Your task
The answer is a single figure: how many lines below contain the word "none".

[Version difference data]
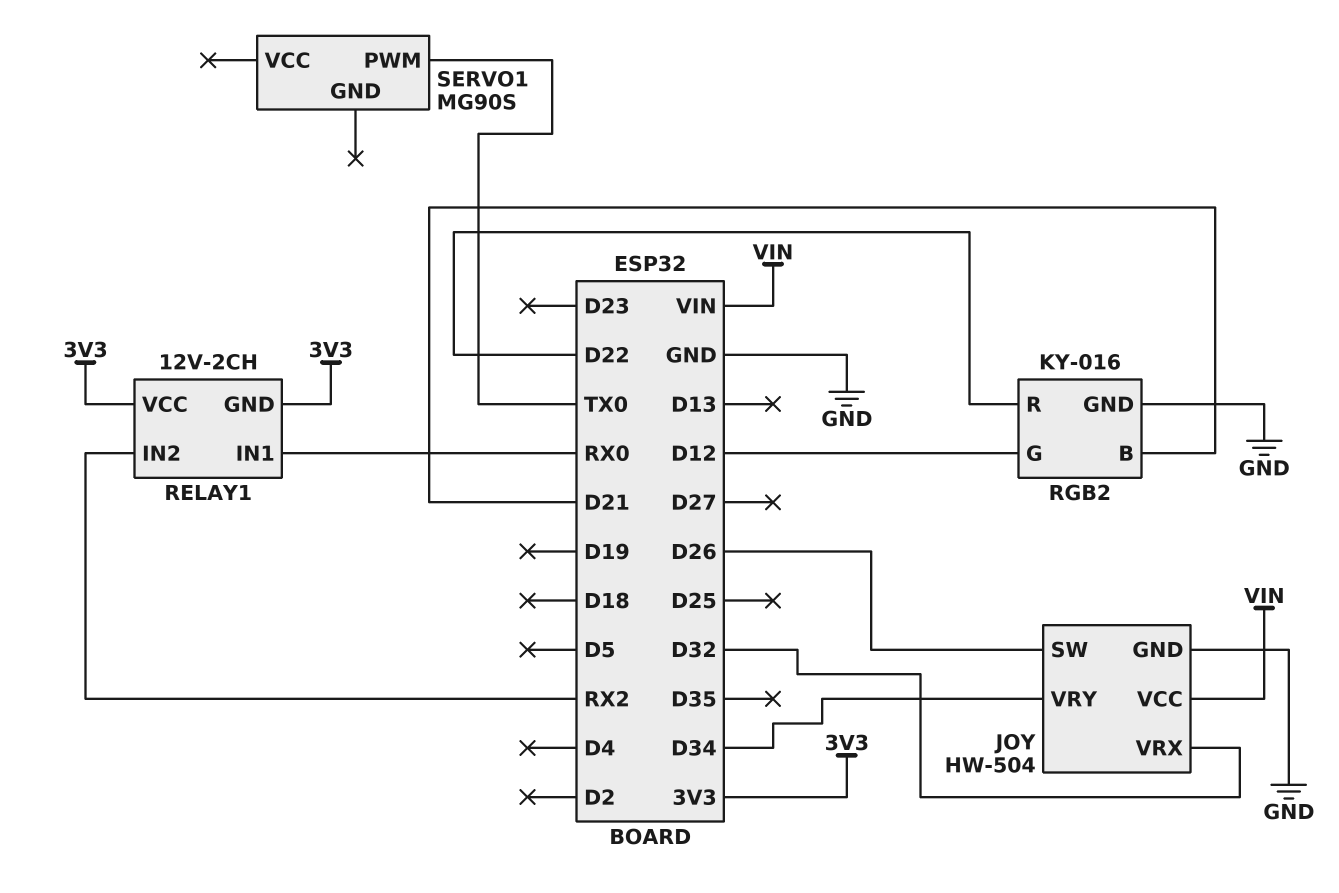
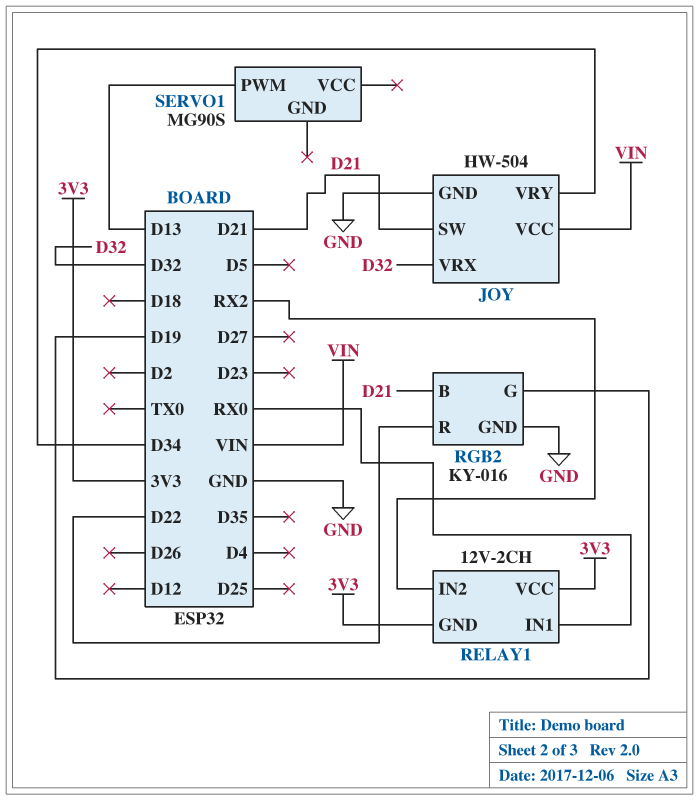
JOY pin SW: D26 -> D21
RGB2 pin G: D12 -> D19
SERVO1 pin PWM: TX0 -> D13

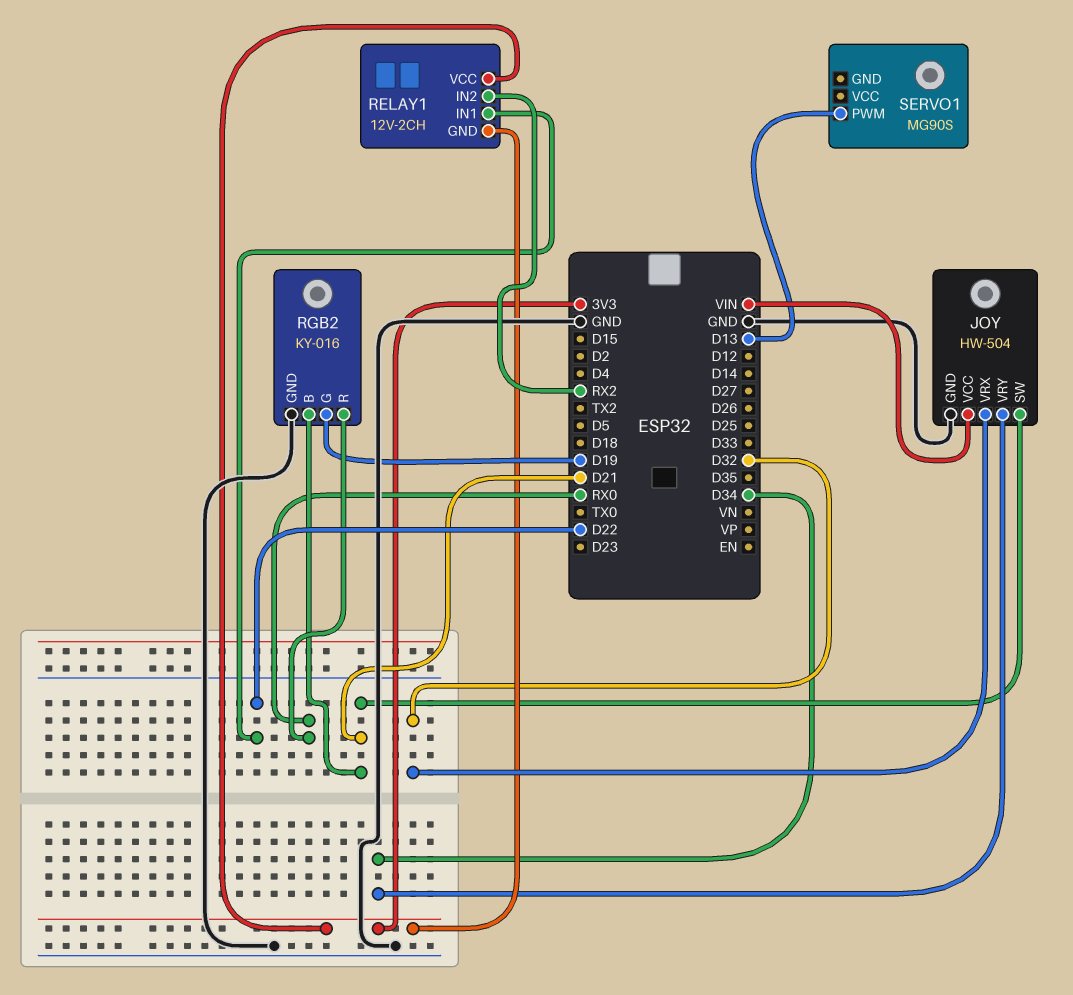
RELAY1 pin IN1: RX0 -> D22
RGB2 pin R: D22 -> RX0

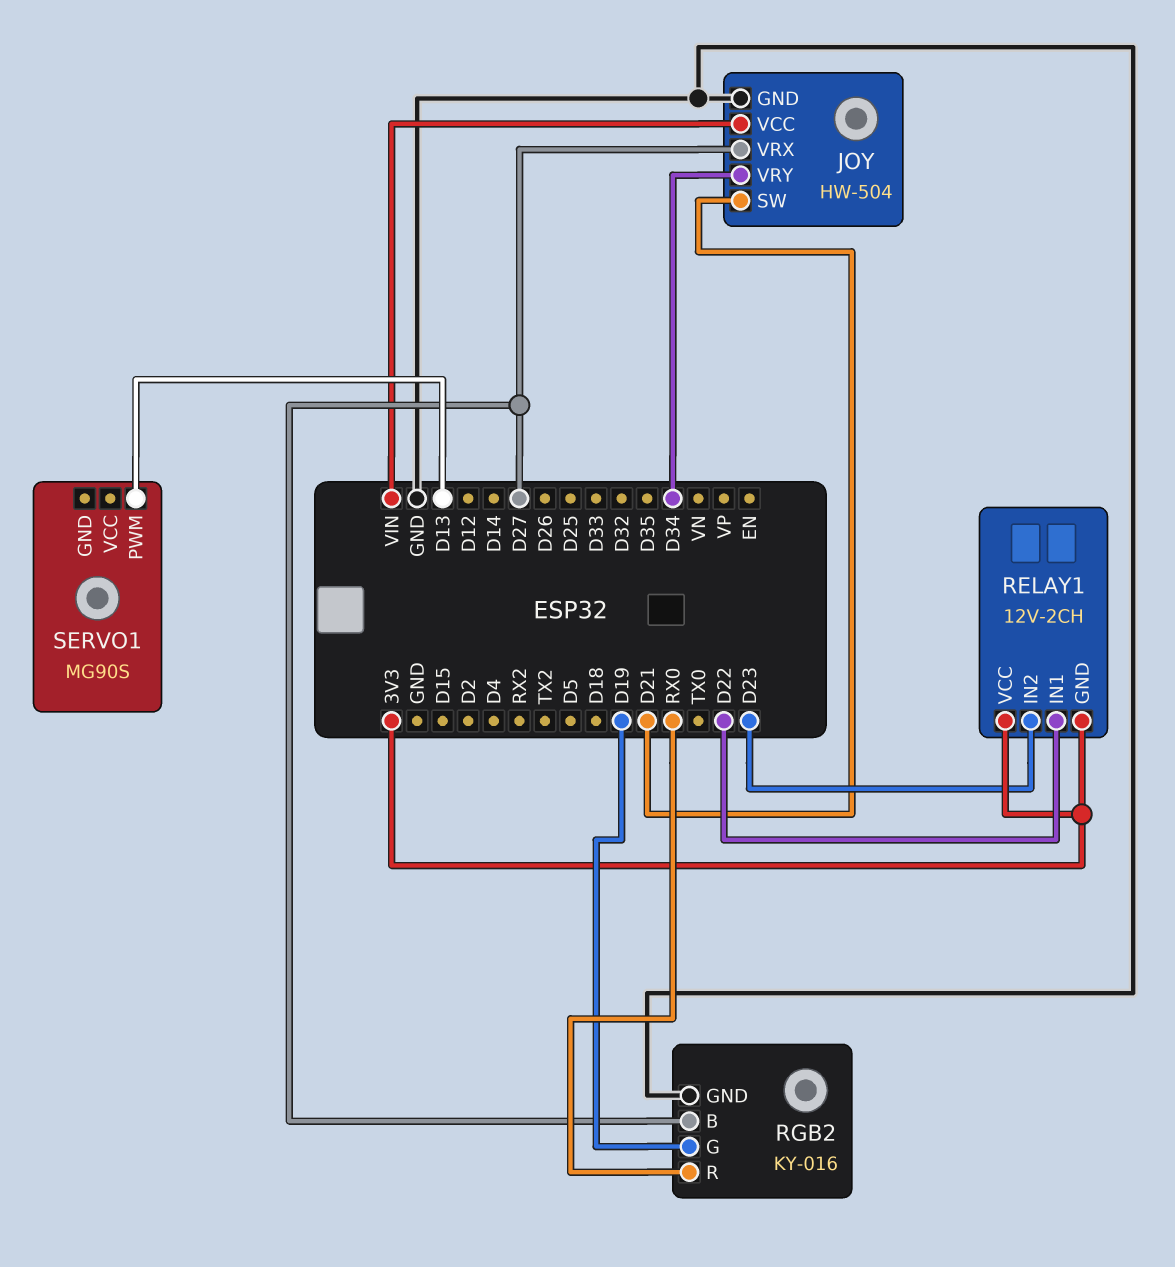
JOY pin VRX: D32 -> D27
RELAY1 pin IN2: RX2 -> D23
RGB2 pin B: D21 -> D27

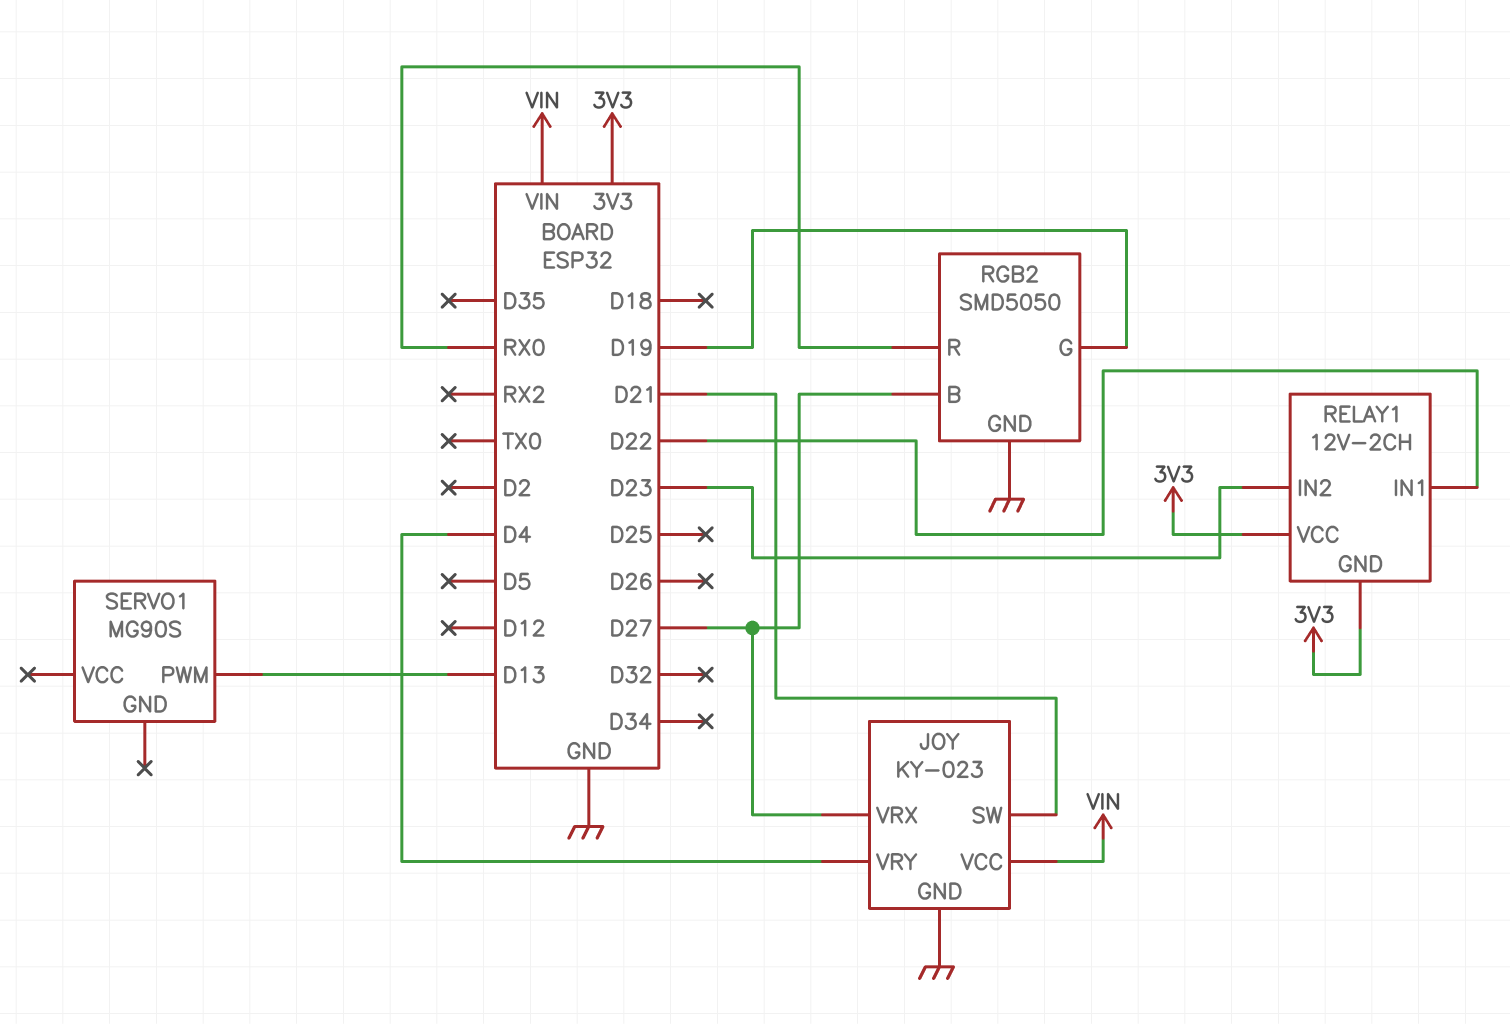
JOY: HW-504 -> KY-023
JOY pin VRY: D34 -> D4
RGB2: KY-016 -> SMD5050

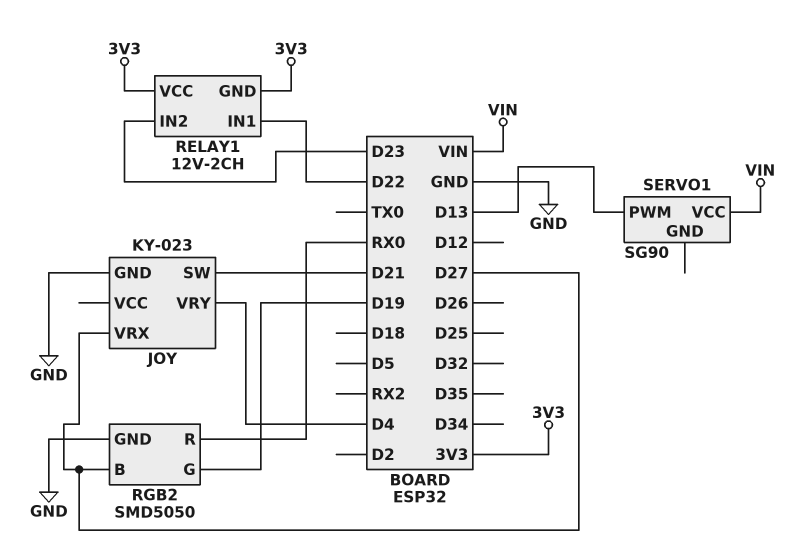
JOY pin VCC: VIN -> none
SERVO1: MG90S -> SG90
SERVO1 pin VCC: none -> VIN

Written answer
2